TASK STATEMENT: Your copy should repeat each record below exactly and contain no images.
┌──
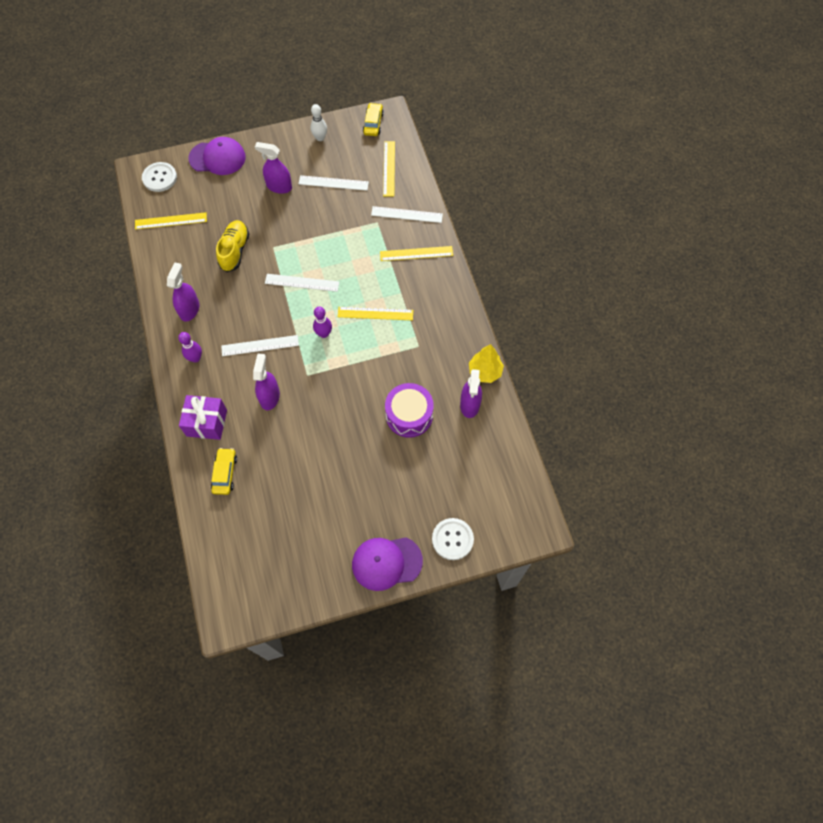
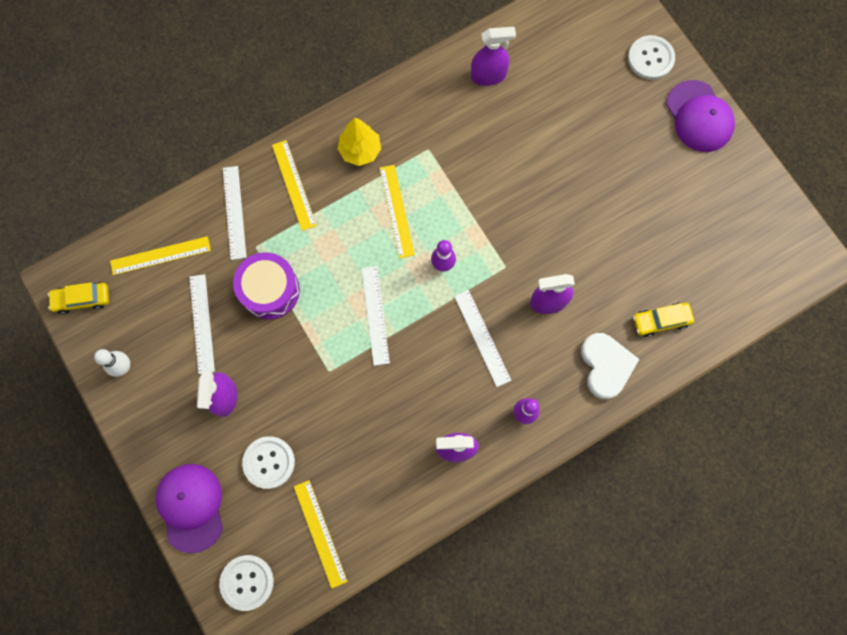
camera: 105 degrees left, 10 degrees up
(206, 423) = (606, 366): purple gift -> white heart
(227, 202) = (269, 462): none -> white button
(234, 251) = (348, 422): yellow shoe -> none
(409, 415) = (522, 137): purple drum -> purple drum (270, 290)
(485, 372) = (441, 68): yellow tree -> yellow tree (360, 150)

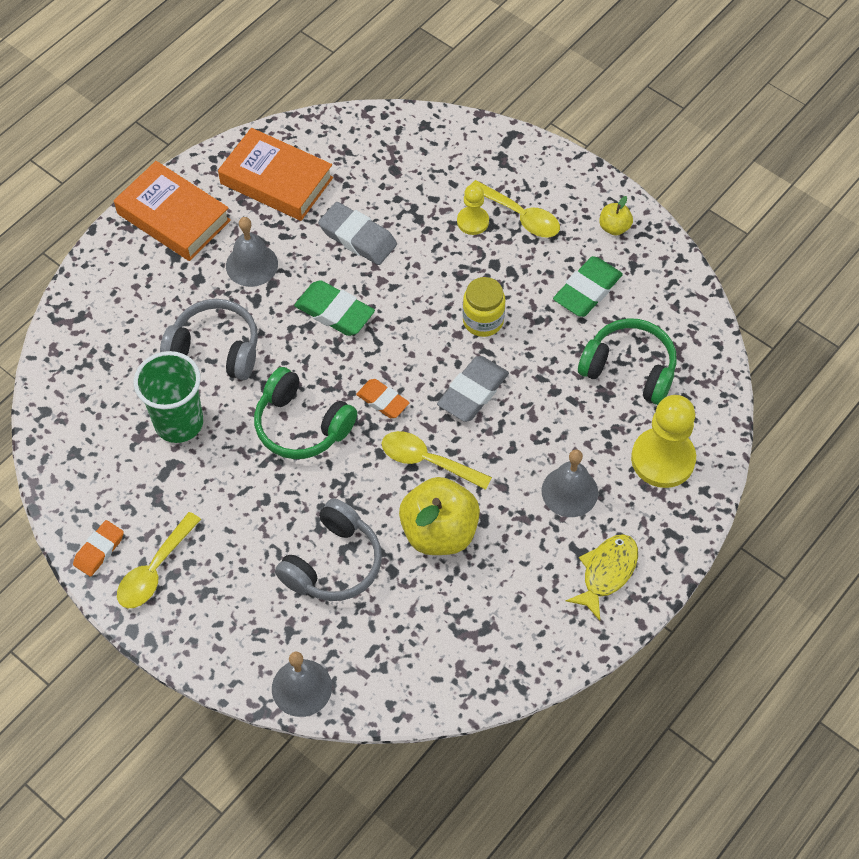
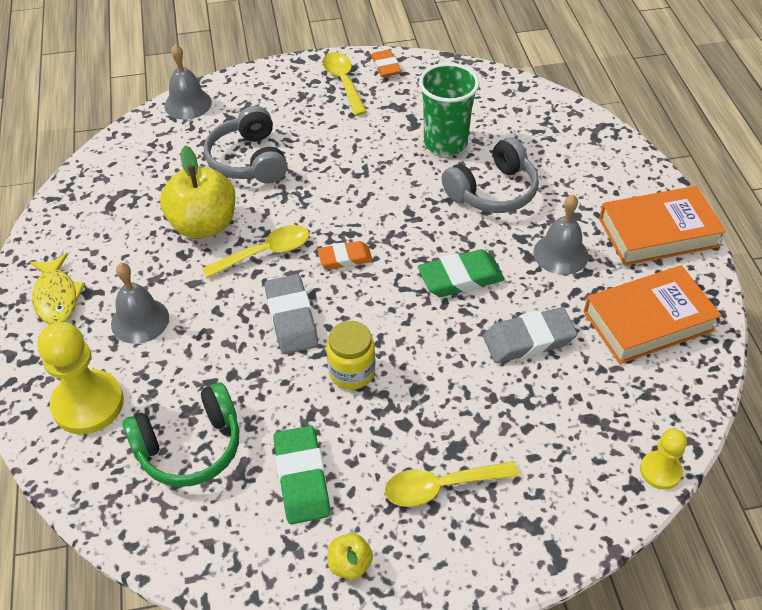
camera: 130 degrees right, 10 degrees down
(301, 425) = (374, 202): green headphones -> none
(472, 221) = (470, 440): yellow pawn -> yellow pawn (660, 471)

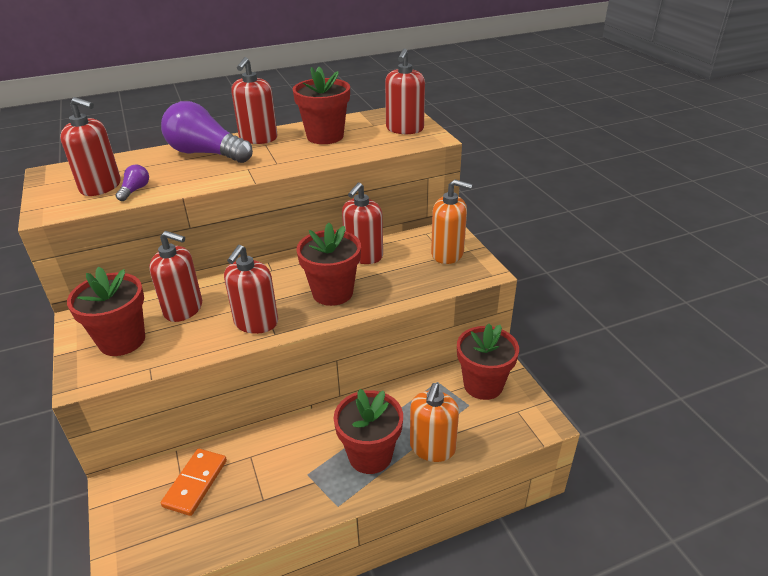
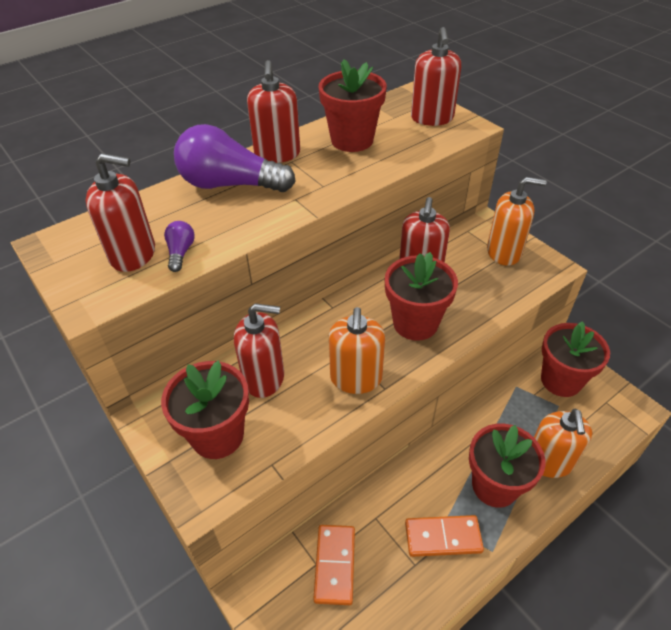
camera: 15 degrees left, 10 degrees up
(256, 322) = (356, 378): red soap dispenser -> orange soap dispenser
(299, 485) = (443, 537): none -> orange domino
└──
YOUR SOLUTION:
camera: 105 degrees left, 10 degrees up
(206, 423) = (606, 366): purple gift -> white heart
(227, 202) = (269, 462): none -> white button
(234, 251) = (348, 422): yellow shoe -> none
(409, 415) = (522, 137): purple drum -> purple drum (270, 290)
(485, 372) = (441, 68): yellow tree -> yellow tree (360, 150)

camera: 130 degrees right, 10 degrees down
(301, 425) = (374, 202): green headphones -> none
(472, 221) = (470, 440): yellow pawn -> yellow pawn (660, 471)

camera: 15 degrees left, 10 degrees up
(256, 322) = (356, 378): red soap dispenser -> orange soap dispenser
(299, 485) = (443, 537): none -> orange domino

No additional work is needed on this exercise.